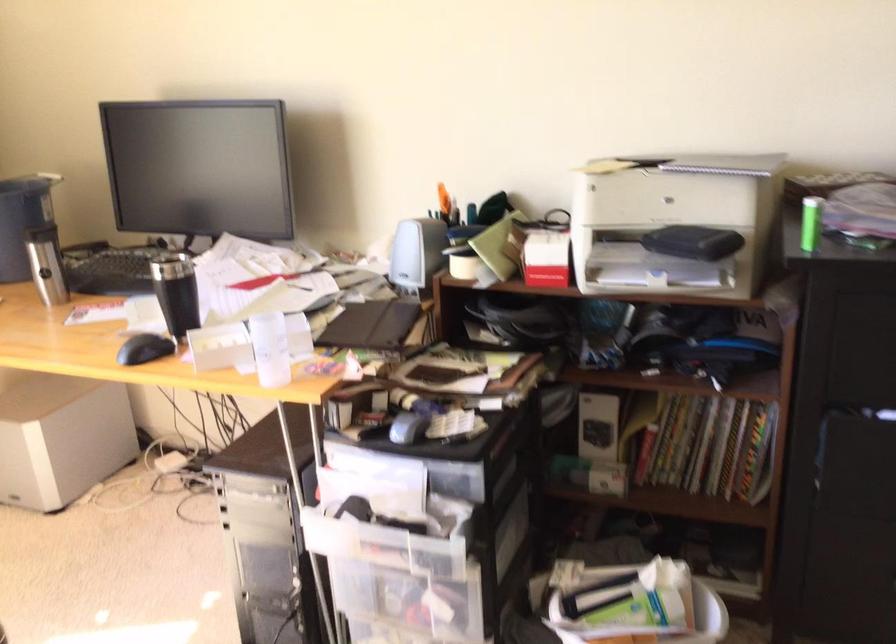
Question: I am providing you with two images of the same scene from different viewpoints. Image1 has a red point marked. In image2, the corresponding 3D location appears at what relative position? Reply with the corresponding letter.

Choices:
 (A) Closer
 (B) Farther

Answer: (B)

........

■ **Exercise brief**
Duplicate the listing above verbatim, omitting the picture.

■ **Output for this task**
Question: I am providing you with two images of the same scene from different viewpoints. Image1 has a red point marked. In image2, the corresponding 3D location appears at what relative position? Reply with the corresponding letter.

Choices:
 (A) Closer
 (B) Farther

Answer: (B)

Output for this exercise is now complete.